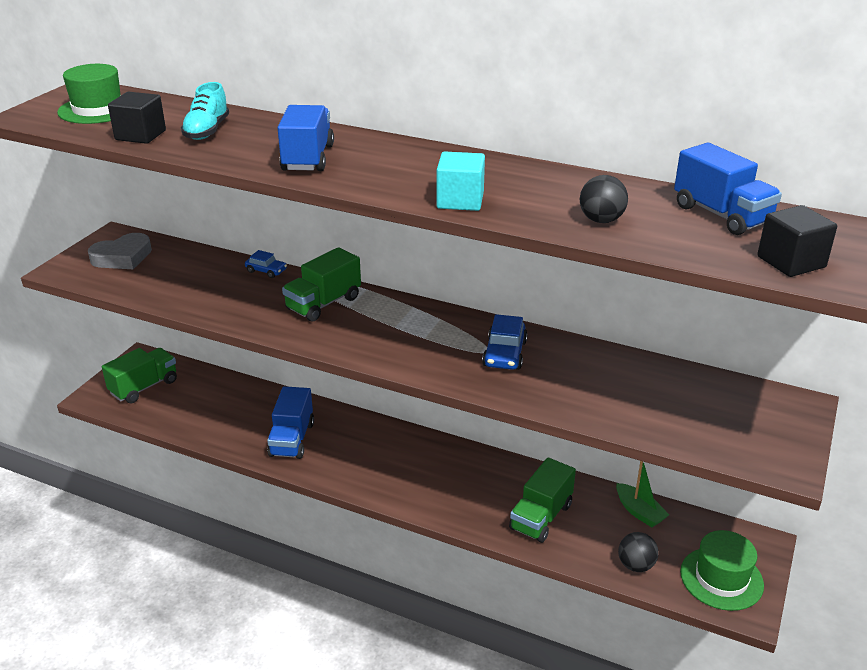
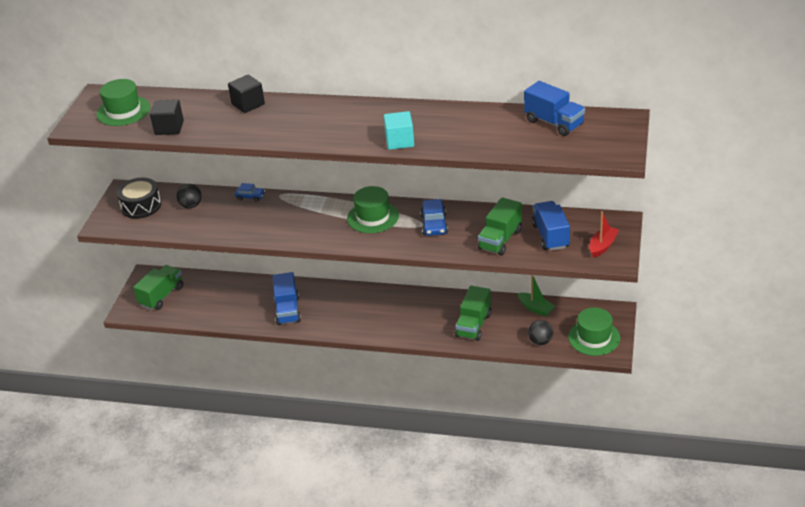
camera: 10 degrees left, 5 degrees up
(122, 257) = (141, 206): grey heart -> black drum
(207, 131) = (211, 116): turquoise shoe -> none
(307, 158) = (290, 126): blue truck -> blue truck (550, 236)
(323, 304) = (302, 213): green truck -> green truck (500, 240)
(419, 327) = (373, 217): none -> green hat
(601, 220) = (486, 140): black ball -> black ball (191, 206)
(765, 437) = (602, 246): none -> red boat
(791, 262) = (596, 148): black cube -> black cube (248, 104)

* [Brief]: For this exercise, return the records above in full and exactly, omitting the images.

* [Result]:
camera: 10 degrees left, 5 degrees up
(122, 257) = (141, 206): grey heart -> black drum
(207, 131) = (211, 116): turquoise shoe -> none
(307, 158) = (290, 126): blue truck -> blue truck (550, 236)
(323, 304) = (302, 213): green truck -> green truck (500, 240)
(419, 327) = (373, 217): none -> green hat
(601, 220) = (486, 140): black ball -> black ball (191, 206)
(765, 437) = (602, 246): none -> red boat
(791, 262) = (596, 148): black cube -> black cube (248, 104)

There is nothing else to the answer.